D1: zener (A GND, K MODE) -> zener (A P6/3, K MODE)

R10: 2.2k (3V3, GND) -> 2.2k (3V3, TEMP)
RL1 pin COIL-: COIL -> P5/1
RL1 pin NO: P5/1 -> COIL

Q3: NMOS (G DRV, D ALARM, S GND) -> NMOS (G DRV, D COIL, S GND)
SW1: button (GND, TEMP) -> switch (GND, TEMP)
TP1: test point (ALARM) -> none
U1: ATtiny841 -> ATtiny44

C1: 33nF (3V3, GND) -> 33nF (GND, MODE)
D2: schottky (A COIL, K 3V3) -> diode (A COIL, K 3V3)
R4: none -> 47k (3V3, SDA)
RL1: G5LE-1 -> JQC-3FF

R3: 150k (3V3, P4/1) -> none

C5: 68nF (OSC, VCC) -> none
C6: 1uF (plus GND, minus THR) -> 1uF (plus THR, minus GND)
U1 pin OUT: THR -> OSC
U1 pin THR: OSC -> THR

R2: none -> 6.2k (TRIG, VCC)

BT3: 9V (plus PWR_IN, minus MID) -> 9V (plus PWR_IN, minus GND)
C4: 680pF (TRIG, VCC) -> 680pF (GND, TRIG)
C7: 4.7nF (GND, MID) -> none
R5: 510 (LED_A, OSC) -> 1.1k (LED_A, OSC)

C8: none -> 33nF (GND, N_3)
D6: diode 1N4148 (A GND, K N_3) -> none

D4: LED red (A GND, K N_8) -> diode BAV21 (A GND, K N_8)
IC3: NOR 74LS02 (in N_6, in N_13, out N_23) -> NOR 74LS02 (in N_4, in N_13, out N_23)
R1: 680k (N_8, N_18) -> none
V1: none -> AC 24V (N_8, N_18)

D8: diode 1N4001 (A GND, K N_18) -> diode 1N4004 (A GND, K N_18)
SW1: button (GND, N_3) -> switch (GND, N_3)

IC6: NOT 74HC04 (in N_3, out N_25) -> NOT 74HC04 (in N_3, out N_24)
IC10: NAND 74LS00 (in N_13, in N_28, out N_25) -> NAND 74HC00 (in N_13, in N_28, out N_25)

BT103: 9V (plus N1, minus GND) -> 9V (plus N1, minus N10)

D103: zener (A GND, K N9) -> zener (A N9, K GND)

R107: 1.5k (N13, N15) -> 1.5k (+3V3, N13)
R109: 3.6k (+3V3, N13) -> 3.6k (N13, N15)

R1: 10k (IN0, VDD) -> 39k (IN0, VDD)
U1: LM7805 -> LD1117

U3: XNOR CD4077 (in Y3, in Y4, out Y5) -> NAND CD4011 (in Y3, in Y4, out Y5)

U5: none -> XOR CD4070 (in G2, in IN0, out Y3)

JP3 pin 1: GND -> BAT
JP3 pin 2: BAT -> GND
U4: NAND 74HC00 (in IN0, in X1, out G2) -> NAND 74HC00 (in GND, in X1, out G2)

----------

# Task goal
For each record above, give it again without a single change.

# Task answer
D1: zener (A GND, K MODE) -> zener (A P6/3, K MODE)

R10: 2.2k (3V3, GND) -> 2.2k (3V3, TEMP)
RL1 pin COIL-: COIL -> P5/1
RL1 pin NO: P5/1 -> COIL

Q3: NMOS (G DRV, D ALARM, S GND) -> NMOS (G DRV, D COIL, S GND)
SW1: button (GND, TEMP) -> switch (GND, TEMP)
TP1: test point (ALARM) -> none
U1: ATtiny841 -> ATtiny44

C1: 33nF (3V3, GND) -> 33nF (GND, MODE)
D2: schottky (A COIL, K 3V3) -> diode (A COIL, K 3V3)
R4: none -> 47k (3V3, SDA)
RL1: G5LE-1 -> JQC-3FF

R3: 150k (3V3, P4/1) -> none

C5: 68nF (OSC, VCC) -> none
C6: 1uF (plus GND, minus THR) -> 1uF (plus THR, minus GND)
U1 pin OUT: THR -> OSC
U1 pin THR: OSC -> THR

R2: none -> 6.2k (TRIG, VCC)

BT3: 9V (plus PWR_IN, minus MID) -> 9V (plus PWR_IN, minus GND)
C4: 680pF (TRIG, VCC) -> 680pF (GND, TRIG)
C7: 4.7nF (GND, MID) -> none
R5: 510 (LED_A, OSC) -> 1.1k (LED_A, OSC)

C8: none -> 33nF (GND, N_3)
D6: diode 1N4148 (A GND, K N_3) -> none

D4: LED red (A GND, K N_8) -> diode BAV21 (A GND, K N_8)
IC3: NOR 74LS02 (in N_6, in N_13, out N_23) -> NOR 74LS02 (in N_4, in N_13, out N_23)
R1: 680k (N_8, N_18) -> none
V1: none -> AC 24V (N_8, N_18)

D8: diode 1N4001 (A GND, K N_18) -> diode 1N4004 (A GND, K N_18)
SW1: button (GND, N_3) -> switch (GND, N_3)

IC6: NOT 74HC04 (in N_3, out N_25) -> NOT 74HC04 (in N_3, out N_24)
IC10: NAND 74LS00 (in N_13, in N_28, out N_25) -> NAND 74HC00 (in N_13, in N_28, out N_25)

BT103: 9V (plus N1, minus GND) -> 9V (plus N1, minus N10)

D103: zener (A GND, K N9) -> zener (A N9, K GND)

R107: 1.5k (N13, N15) -> 1.5k (+3V3, N13)
R109: 3.6k (+3V3, N13) -> 3.6k (N13, N15)

R1: 10k (IN0, VDD) -> 39k (IN0, VDD)
U1: LM7805 -> LD1117

U3: XNOR CD4077 (in Y3, in Y4, out Y5) -> NAND CD4011 (in Y3, in Y4, out Y5)

U5: none -> XOR CD4070 (in G2, in IN0, out Y3)

JP3 pin 1: GND -> BAT
JP3 pin 2: BAT -> GND
U4: NAND 74HC00 (in IN0, in X1, out G2) -> NAND 74HC00 (in GND, in X1, out G2)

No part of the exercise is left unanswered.